▶ **Exercise prompt**:
Quote the entries in full, character for character, without their images.

|---|

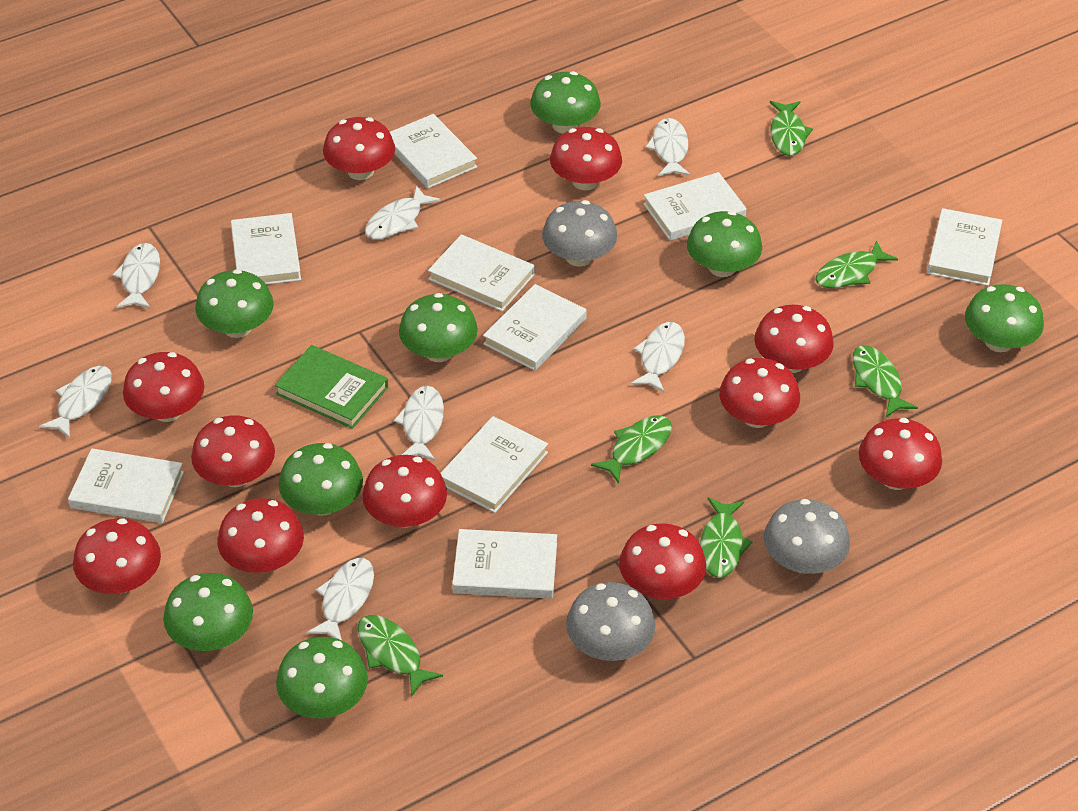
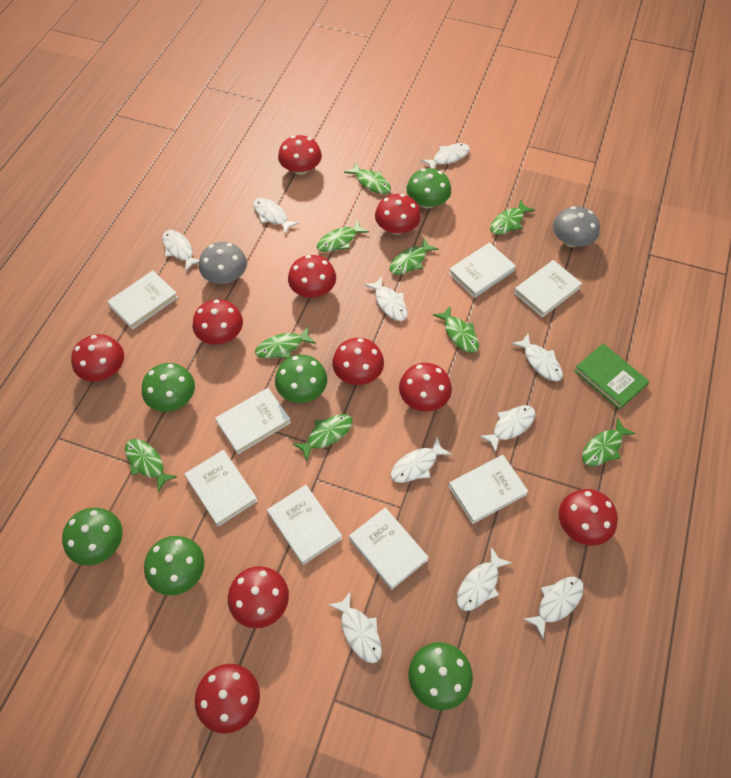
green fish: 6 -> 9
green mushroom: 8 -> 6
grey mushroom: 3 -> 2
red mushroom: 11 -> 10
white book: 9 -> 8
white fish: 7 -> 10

|---|

▶ **Response to this task**:
green fish: 6 -> 9
green mushroom: 8 -> 6
grey mushroom: 3 -> 2
red mushroom: 11 -> 10
white book: 9 -> 8
white fish: 7 -> 10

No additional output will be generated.